(Scene image comparisons)
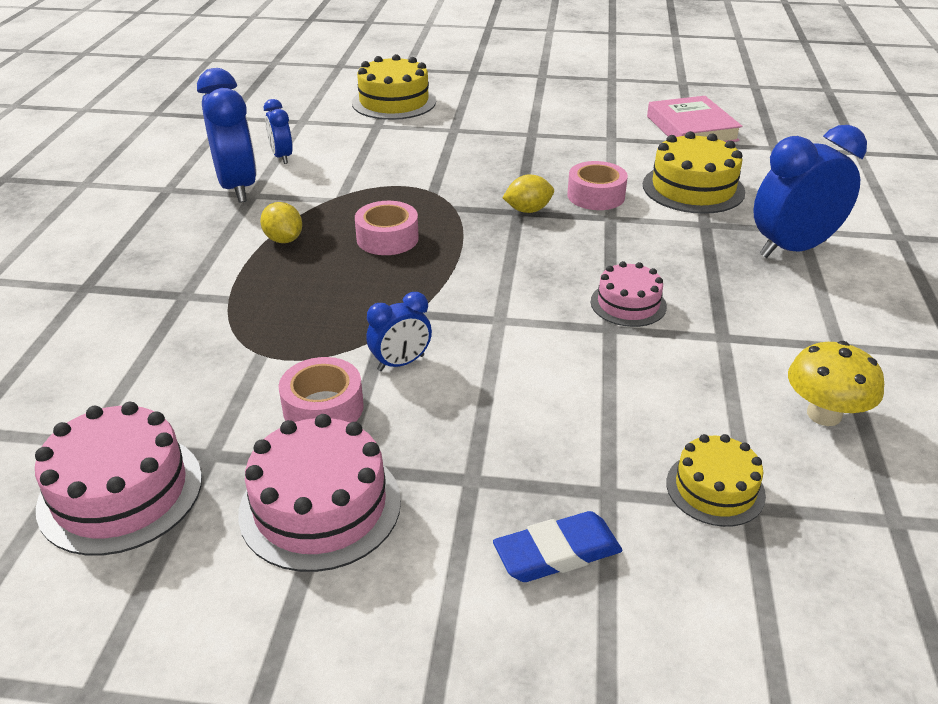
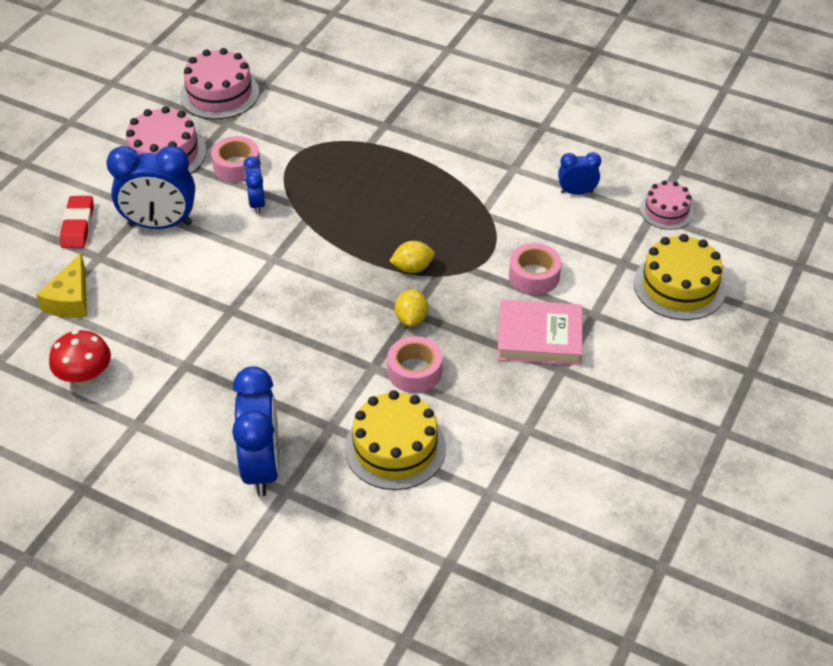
camera: 110 degrees right, 10 degrees up
(237, 188) = (529, 162): blue clock -> blue clock (160, 224)
(284, 240) = (434, 175): yellow lemon -> yellow lemon (412, 268)
(387, 238) = (408, 227): pink tape -> pink tape (534, 276)
(557, 553) = (77, 225): blue eraser -> red eraser
(628, 304) = (251, 330): pink cake -> pink cake (666, 211)
(691, 128) = (524, 510): pink book -> pink book (539, 337)
(715, 489) = (70, 299): yellow cake -> yellow cheese
(824, 414) = (85, 377): yellow mushroom -> red mushroom

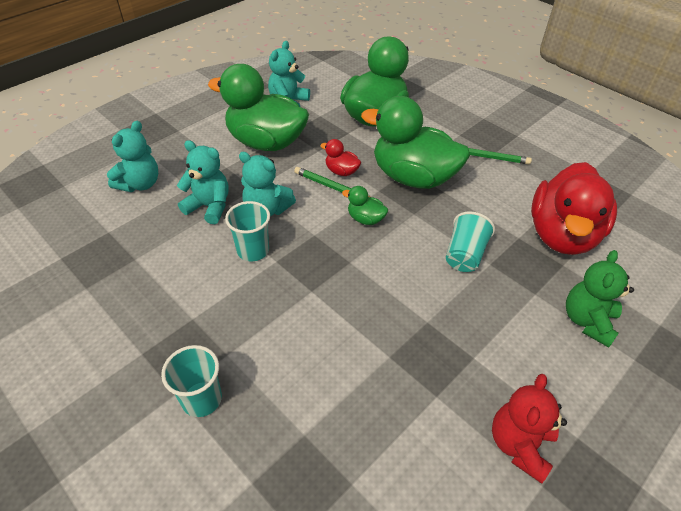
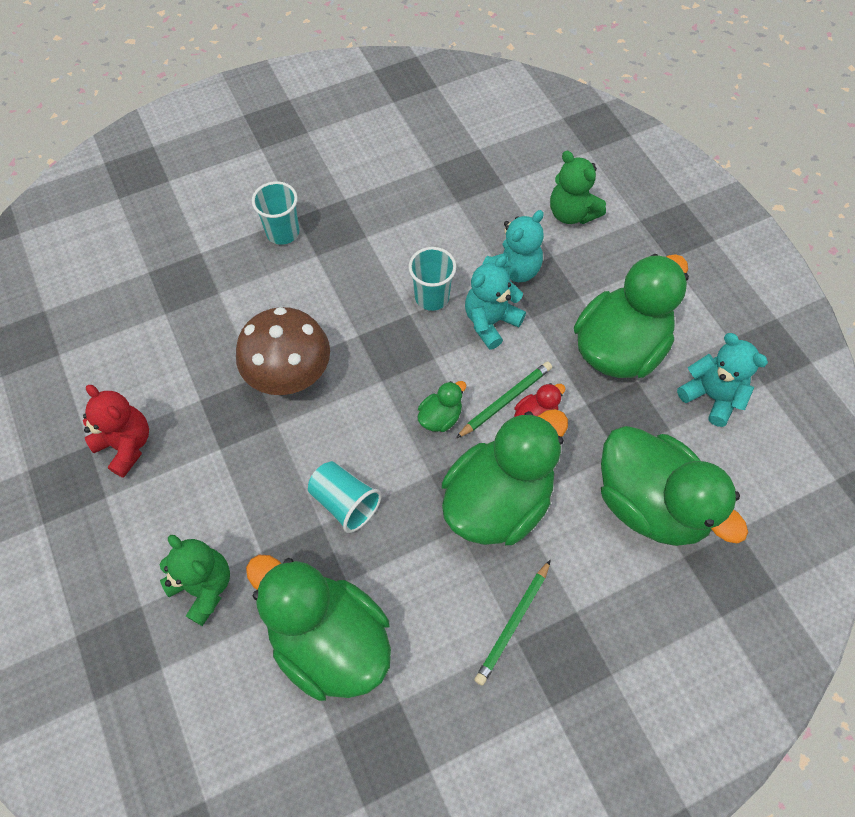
camera: 110 degrees right, 15 degrees up
(140, 184) = (571, 213): turquoise teddy bear -> green teddy bear
(374, 329) = (290, 375): none -> brown mushroom
(562, 235) = (329, 640): red duck -> green duck

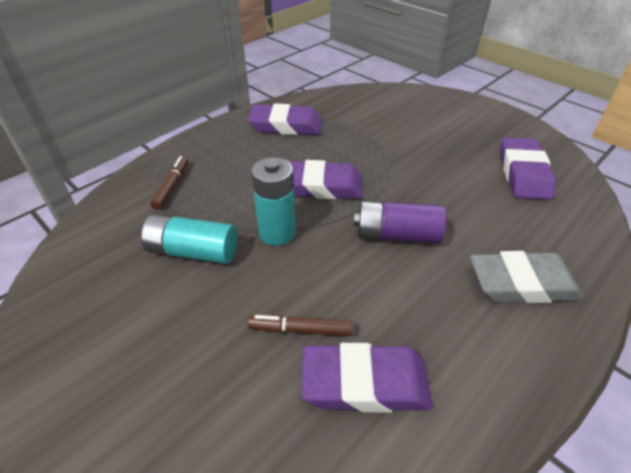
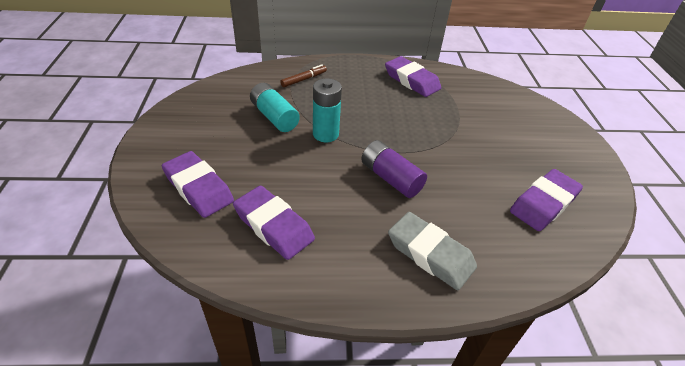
camera: 40 degrees right, 0 degrees up
(301, 330) = (276, 183): brown marker -> none
(320, 186) = (383, 126): purple eraser -> purple eraser (198, 188)

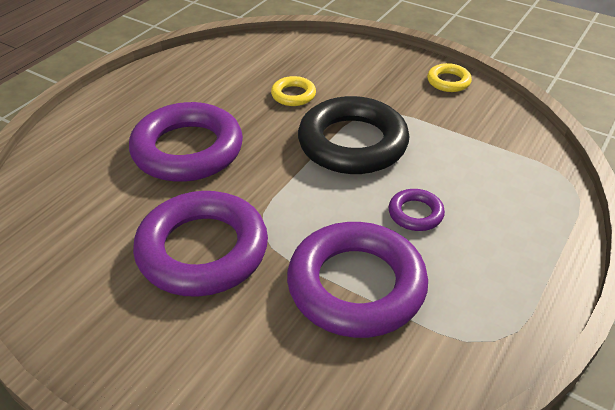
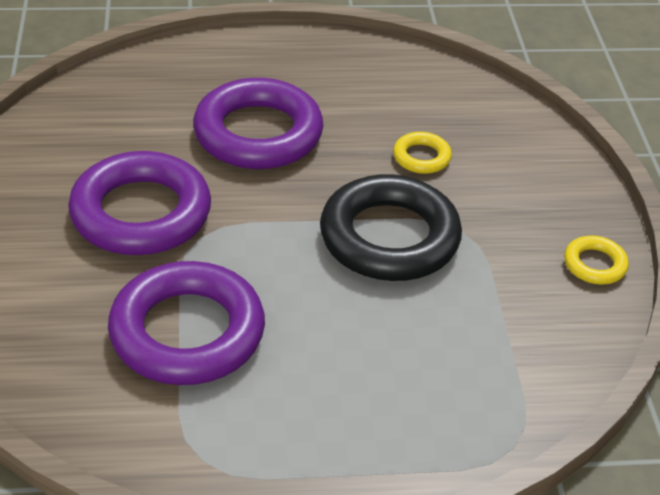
camera: 50 degrees right, 0 degrees up
(415, 213) = (327, 332): purple ring -> none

# [Instructions for the task]
Retrieve each line from the records above where the word "eraser" occurs.

# [Reply to the exercise]
(557, 553) = (77, 225): blue eraser -> red eraser
(320, 186) = (383, 126): purple eraser -> purple eraser (198, 188)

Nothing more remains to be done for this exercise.